WORK REQUIRED: Both the line containing "D1: diode (A W8, K W6) -> diode (A W6, K W8)" and the line containing "U6 pin in-: W15 -> W2" belong to the span. Output exactly that span from the listing below, and nothing outside it.

DATA UNDER STUDY:
== Segment start ==
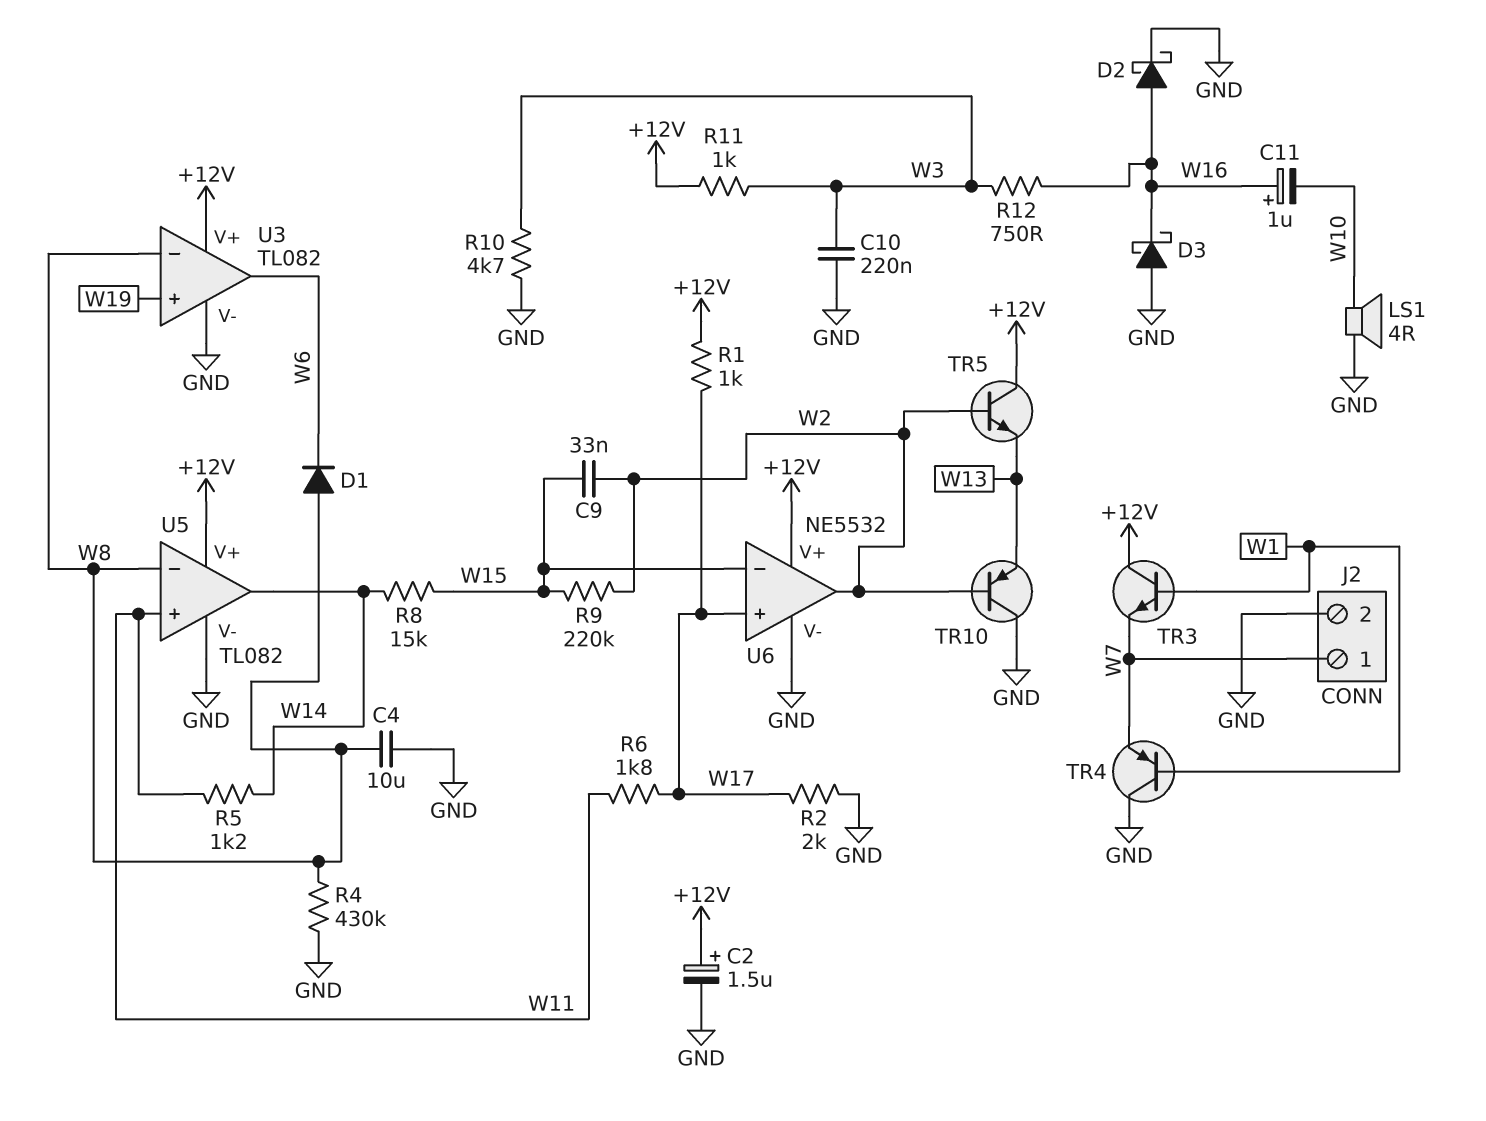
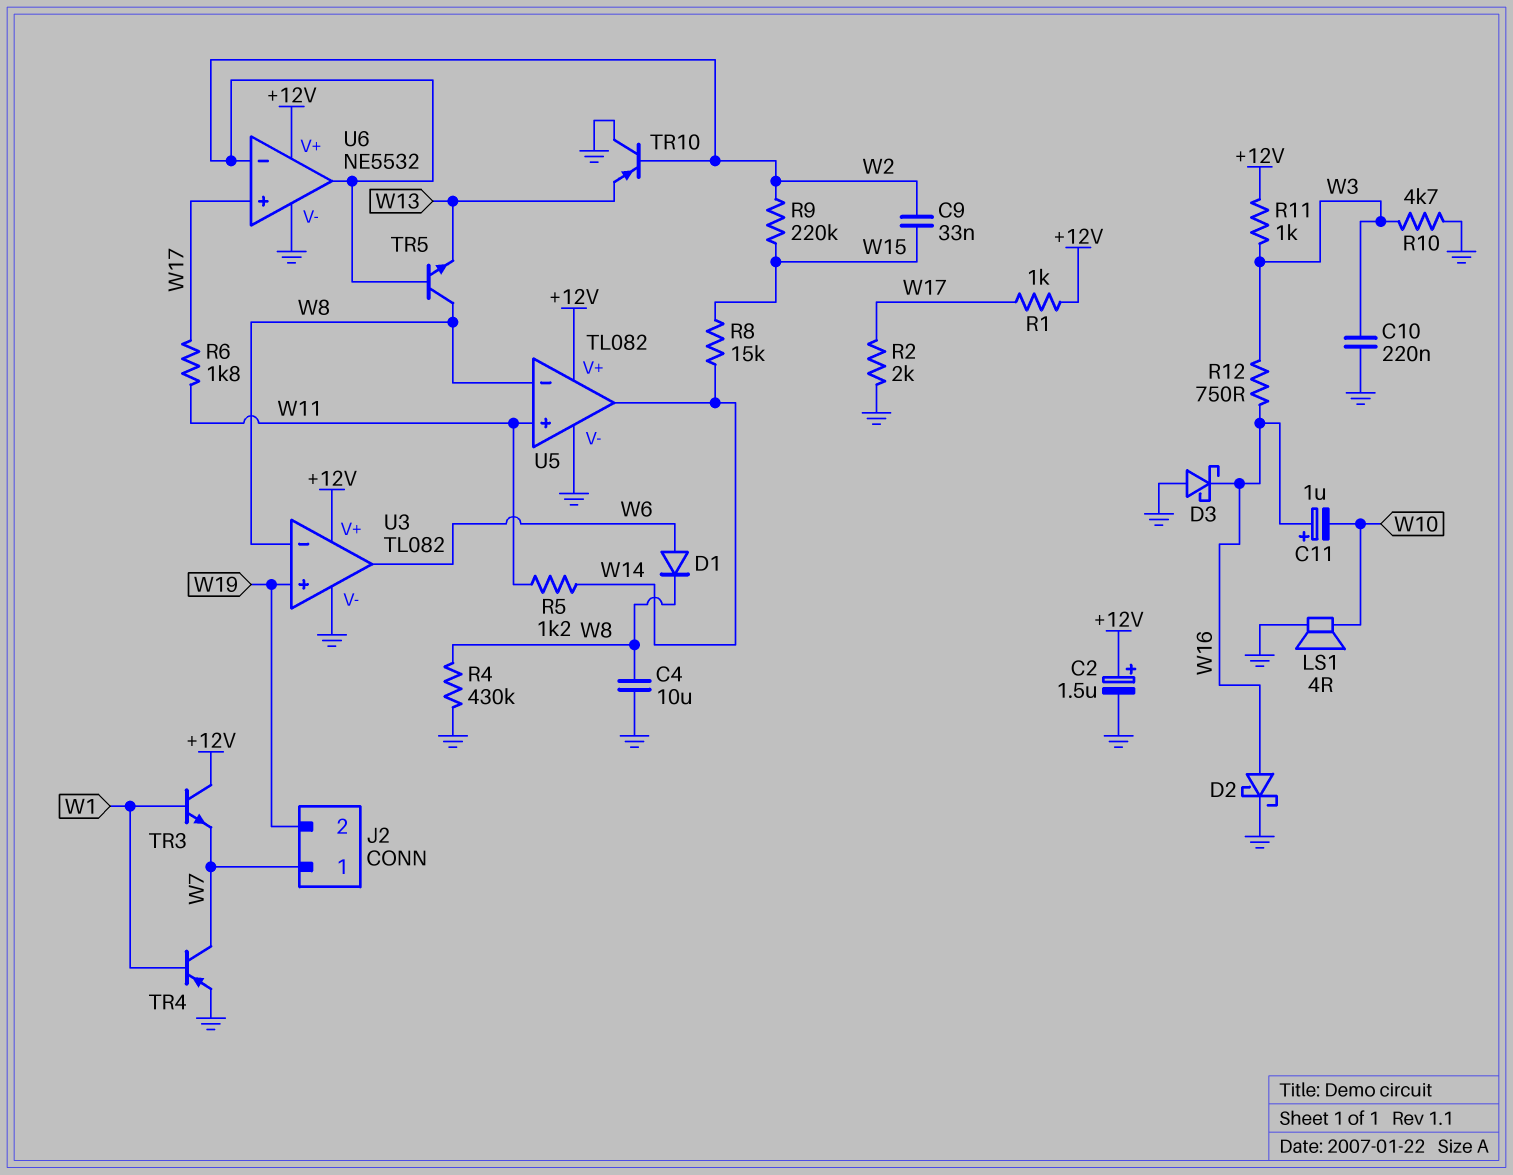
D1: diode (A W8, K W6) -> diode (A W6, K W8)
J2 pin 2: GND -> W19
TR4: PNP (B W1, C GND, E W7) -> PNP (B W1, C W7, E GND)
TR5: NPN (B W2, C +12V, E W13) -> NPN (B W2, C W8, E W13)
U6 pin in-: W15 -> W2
== Segment end ==
== Segment start ==
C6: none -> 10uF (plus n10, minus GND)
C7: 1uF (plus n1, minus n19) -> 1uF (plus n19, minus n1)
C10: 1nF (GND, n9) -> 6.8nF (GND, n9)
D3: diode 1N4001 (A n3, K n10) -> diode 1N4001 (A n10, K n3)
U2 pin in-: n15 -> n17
== Segment end ==
RESULT:
D1: diode (A W8, K W6) -> diode (A W6, K W8)
J2 pin 2: GND -> W19
TR4: PNP (B W1, C GND, E W7) -> PNP (B W1, C W7, E GND)
TR5: NPN (B W2, C +12V, E W13) -> NPN (B W2, C W8, E W13)
U6 pin in-: W15 -> W2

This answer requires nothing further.